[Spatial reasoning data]
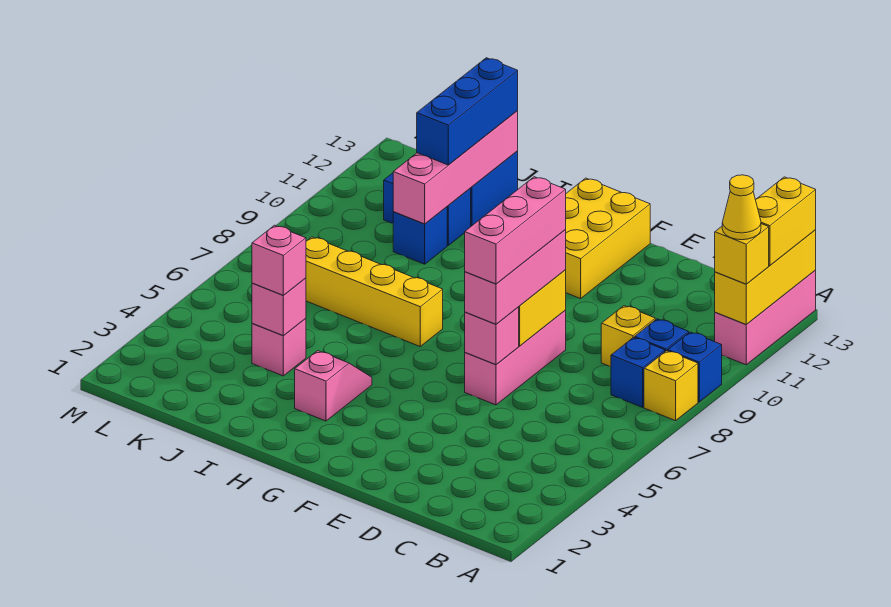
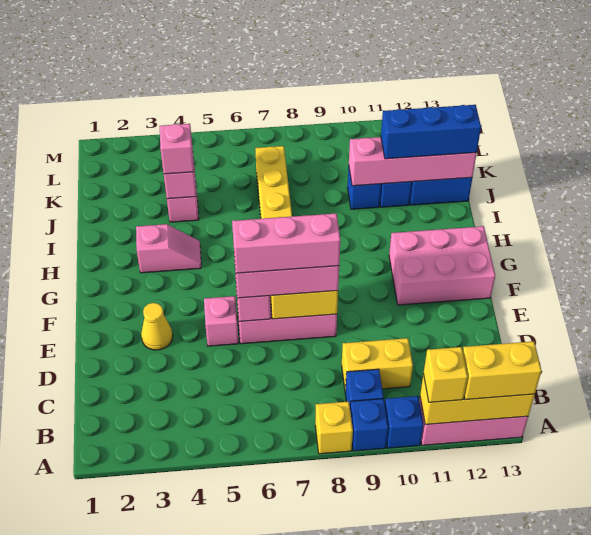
yellow 1x1 cone [722,175,761,240] -> yellow 1x1 cone moved to [141,303,173,350]
blue 1x1 brick [611,337,665,407] -> blue 1x1 brick moved to [385,396,423,448]
yellow 1x1 brick [601,306,655,367] -> yellow 1x2 brick [342,338,413,390]
none -> pink 1x1 brick [204,296,239,346]
yellow 2x3 brick [565,178,650,299] -> pink 2x3 brick [389,226,495,305]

▶ **DESCRIPTION OF THE TASK**
Copy the records exactly as they appear, leaving every picture out.

▶ **RESPONSE TO THIS TASK**
yellow 1x1 cone [722,175,761,240] -> yellow 1x1 cone moved to [141,303,173,350]
blue 1x1 brick [611,337,665,407] -> blue 1x1 brick moved to [385,396,423,448]
yellow 1x1 brick [601,306,655,367] -> yellow 1x2 brick [342,338,413,390]
none -> pink 1x1 brick [204,296,239,346]
yellow 2x3 brick [565,178,650,299] -> pink 2x3 brick [389,226,495,305]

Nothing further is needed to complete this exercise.